Top of Input records

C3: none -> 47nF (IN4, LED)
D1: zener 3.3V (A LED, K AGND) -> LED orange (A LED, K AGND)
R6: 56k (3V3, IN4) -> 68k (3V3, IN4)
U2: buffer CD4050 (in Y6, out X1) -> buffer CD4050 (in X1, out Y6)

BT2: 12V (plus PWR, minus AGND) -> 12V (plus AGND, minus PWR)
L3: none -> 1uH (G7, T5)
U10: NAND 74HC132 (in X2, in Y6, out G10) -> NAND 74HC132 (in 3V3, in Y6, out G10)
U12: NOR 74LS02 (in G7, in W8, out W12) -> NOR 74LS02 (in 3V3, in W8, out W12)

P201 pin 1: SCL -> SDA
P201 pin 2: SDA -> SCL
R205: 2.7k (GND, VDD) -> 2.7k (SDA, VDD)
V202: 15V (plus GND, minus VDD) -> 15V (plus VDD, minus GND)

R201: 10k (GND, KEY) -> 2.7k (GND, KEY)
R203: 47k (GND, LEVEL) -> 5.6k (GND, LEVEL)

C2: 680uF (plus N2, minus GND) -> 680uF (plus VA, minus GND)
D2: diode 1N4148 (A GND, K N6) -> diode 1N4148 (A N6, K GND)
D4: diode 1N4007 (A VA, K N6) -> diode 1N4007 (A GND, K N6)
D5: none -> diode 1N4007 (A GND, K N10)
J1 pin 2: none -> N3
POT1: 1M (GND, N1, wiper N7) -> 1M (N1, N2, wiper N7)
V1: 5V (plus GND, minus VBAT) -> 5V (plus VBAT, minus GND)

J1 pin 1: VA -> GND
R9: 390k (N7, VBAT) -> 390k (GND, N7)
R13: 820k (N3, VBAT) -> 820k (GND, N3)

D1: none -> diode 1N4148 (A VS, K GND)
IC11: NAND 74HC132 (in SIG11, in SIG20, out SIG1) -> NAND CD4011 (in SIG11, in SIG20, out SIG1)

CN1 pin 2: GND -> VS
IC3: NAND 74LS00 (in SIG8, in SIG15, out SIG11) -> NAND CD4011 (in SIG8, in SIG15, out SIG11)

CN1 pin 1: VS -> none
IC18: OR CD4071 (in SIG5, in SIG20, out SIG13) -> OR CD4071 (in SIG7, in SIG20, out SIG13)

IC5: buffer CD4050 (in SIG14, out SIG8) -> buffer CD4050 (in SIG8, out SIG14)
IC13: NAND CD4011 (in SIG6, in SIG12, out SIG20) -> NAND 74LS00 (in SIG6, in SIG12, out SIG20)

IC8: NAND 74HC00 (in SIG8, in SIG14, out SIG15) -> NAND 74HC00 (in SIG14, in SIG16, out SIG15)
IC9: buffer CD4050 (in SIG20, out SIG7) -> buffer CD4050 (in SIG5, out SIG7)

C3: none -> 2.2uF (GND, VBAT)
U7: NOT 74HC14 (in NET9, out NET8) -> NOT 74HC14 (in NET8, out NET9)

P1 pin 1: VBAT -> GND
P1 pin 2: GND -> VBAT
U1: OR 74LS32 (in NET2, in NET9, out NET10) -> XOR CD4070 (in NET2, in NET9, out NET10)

Bottom of Input records

Assignment: Only the lines from the one with "R205: 2.7k (GND, VDD) -> 2.7k (SDA, VDD)" through the end of the data belong in the answer, each reproduced exactly.

The answer:
R205: 2.7k (GND, VDD) -> 2.7k (SDA, VDD)
V202: 15V (plus GND, minus VDD) -> 15V (plus VDD, minus GND)

R201: 10k (GND, KEY) -> 2.7k (GND, KEY)
R203: 47k (GND, LEVEL) -> 5.6k (GND, LEVEL)

C2: 680uF (plus N2, minus GND) -> 680uF (plus VA, minus GND)
D2: diode 1N4148 (A GND, K N6) -> diode 1N4148 (A N6, K GND)
D4: diode 1N4007 (A VA, K N6) -> diode 1N4007 (A GND, K N6)
D5: none -> diode 1N4007 (A GND, K N10)
J1 pin 2: none -> N3
POT1: 1M (GND, N1, wiper N7) -> 1M (N1, N2, wiper N7)
V1: 5V (plus GND, minus VBAT) -> 5V (plus VBAT, minus GND)

J1 pin 1: VA -> GND
R9: 390k (N7, VBAT) -> 390k (GND, N7)
R13: 820k (N3, VBAT) -> 820k (GND, N3)

D1: none -> diode 1N4148 (A VS, K GND)
IC11: NAND 74HC132 (in SIG11, in SIG20, out SIG1) -> NAND CD4011 (in SIG11, in SIG20, out SIG1)

CN1 pin 2: GND -> VS
IC3: NAND 74LS00 (in SIG8, in SIG15, out SIG11) -> NAND CD4011 (in SIG8, in SIG15, out SIG11)

CN1 pin 1: VS -> none
IC18: OR CD4071 (in SIG5, in SIG20, out SIG13) -> OR CD4071 (in SIG7, in SIG20, out SIG13)

IC5: buffer CD4050 (in SIG14, out SIG8) -> buffer CD4050 (in SIG8, out SIG14)
IC13: NAND CD4011 (in SIG6, in SIG12, out SIG20) -> NAND 74LS00 (in SIG6, in SIG12, out SIG20)

IC8: NAND 74HC00 (in SIG8, in SIG14, out SIG15) -> NAND 74HC00 (in SIG14, in SIG16, out SIG15)
IC9: buffer CD4050 (in SIG20, out SIG7) -> buffer CD4050 (in SIG5, out SIG7)

C3: none -> 2.2uF (GND, VBAT)
U7: NOT 74HC14 (in NET9, out NET8) -> NOT 74HC14 (in NET8, out NET9)

P1 pin 1: VBAT -> GND
P1 pin 2: GND -> VBAT
U1: OR 74LS32 (in NET2, in NET9, out NET10) -> XOR CD4070 (in NET2, in NET9, out NET10)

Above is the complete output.